Supplied records >>
· · ·

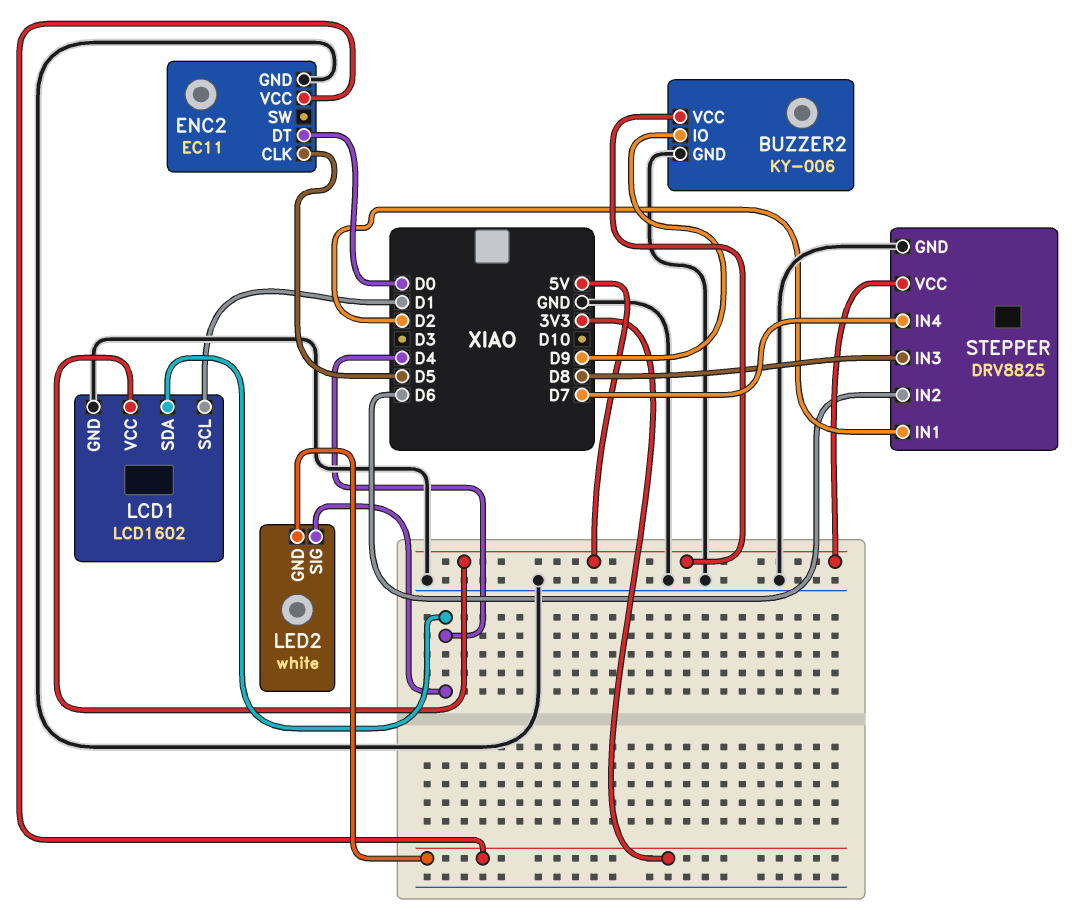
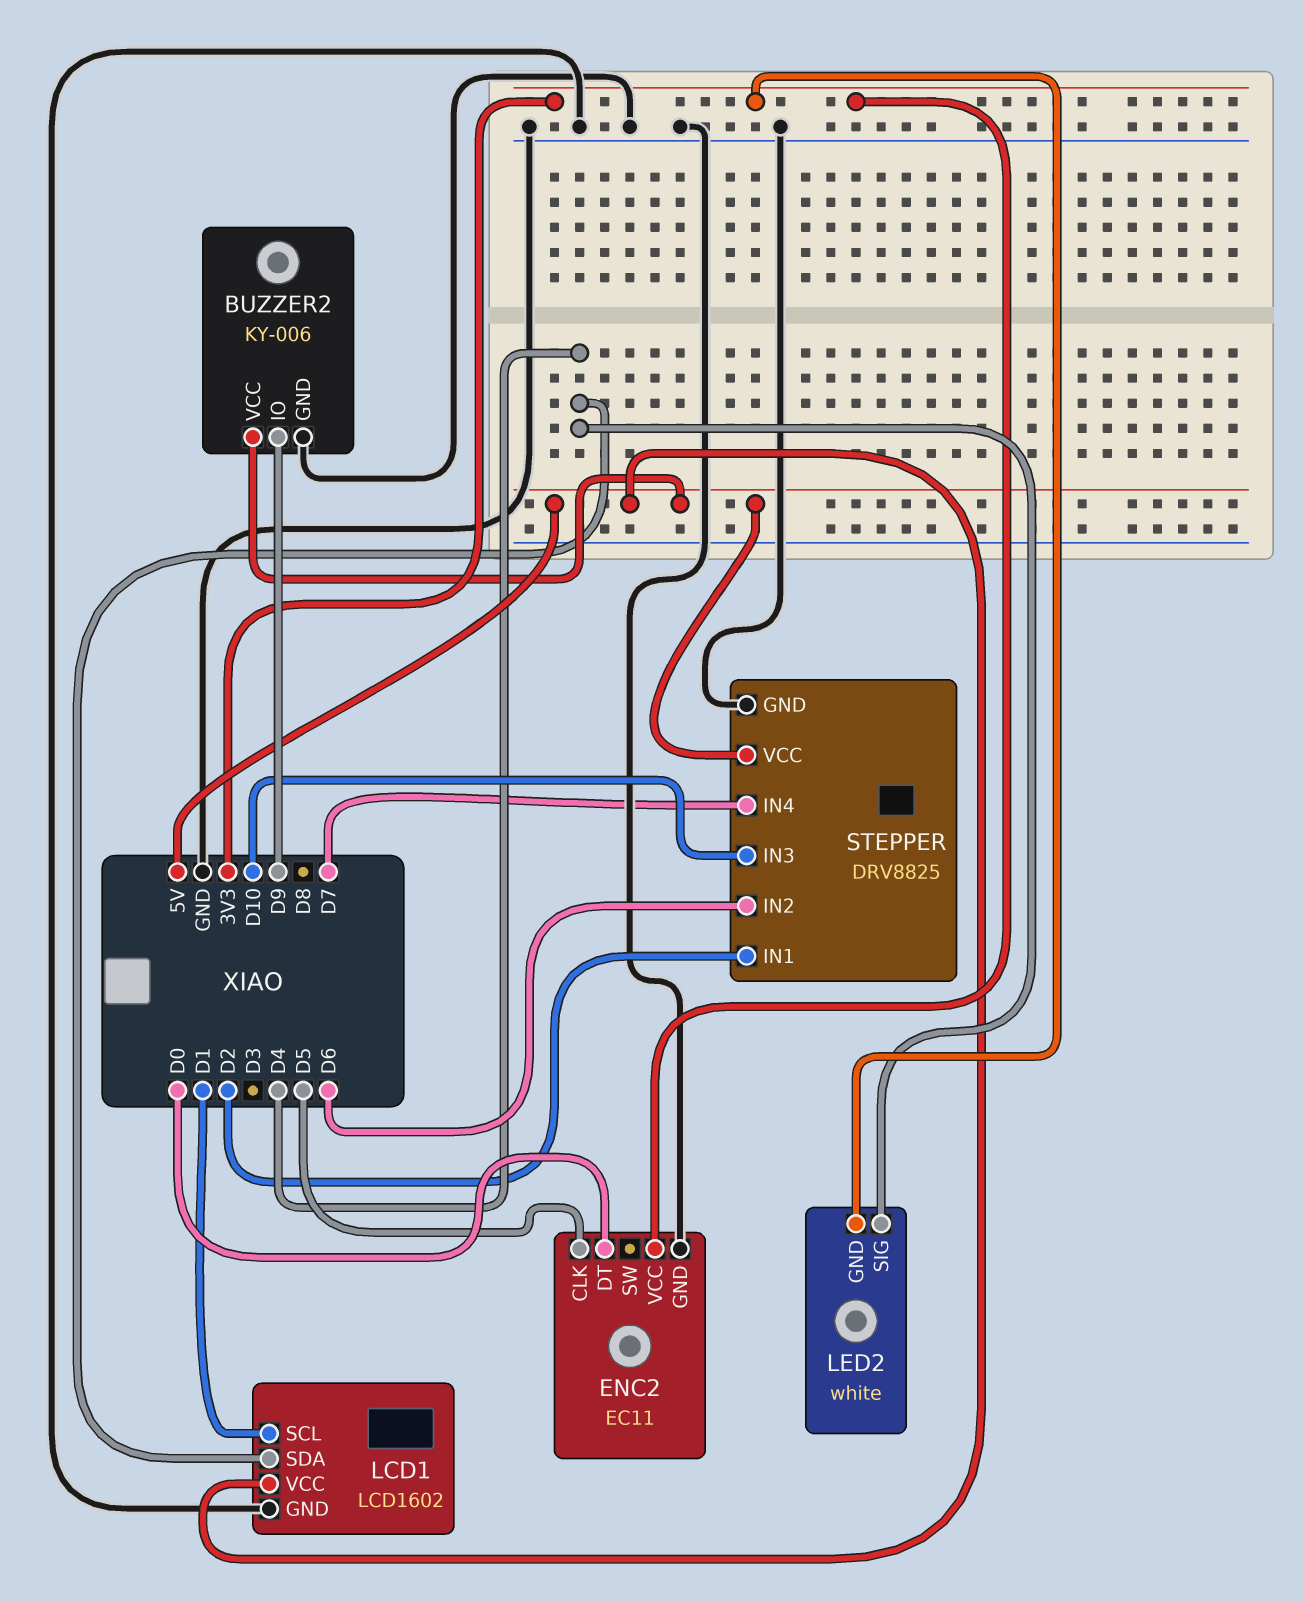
STEPPER pin IN3: D8 -> D10

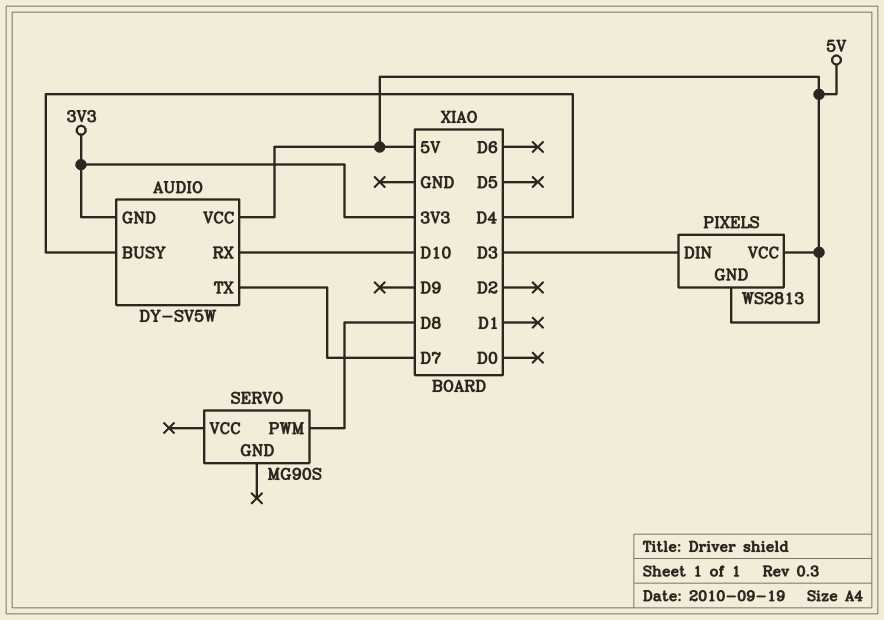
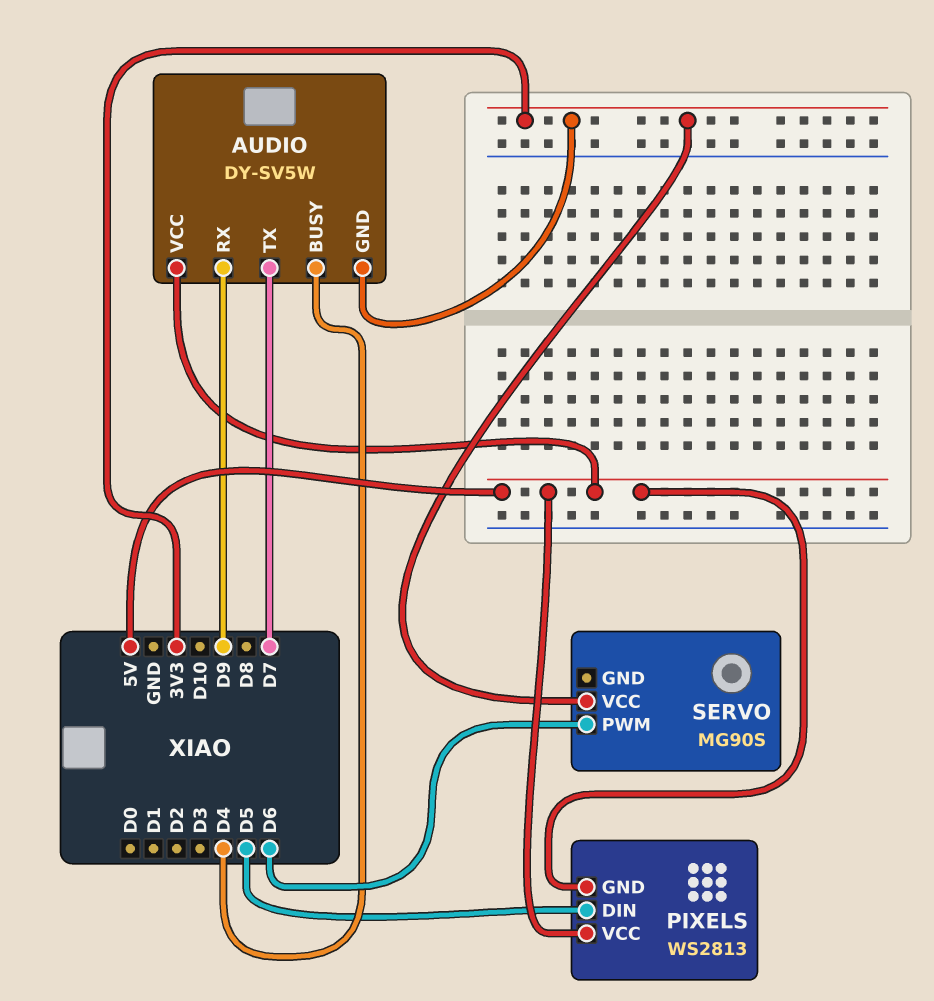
AUDIO pin RX: D10 -> D9
PIXELS pin DIN: D3 -> D5
SERVO pin PWM: D8 -> D6
SERVO pin VCC: none -> 3V3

· · ·

Exercise aim >> Search the entries for the line holding "PIXELS pin DIN: D3 -> D5". Return that line and the ones after it through the last, exactly.

Response to the task >>
PIXELS pin DIN: D3 -> D5
SERVO pin PWM: D8 -> D6
SERVO pin VCC: none -> 3V3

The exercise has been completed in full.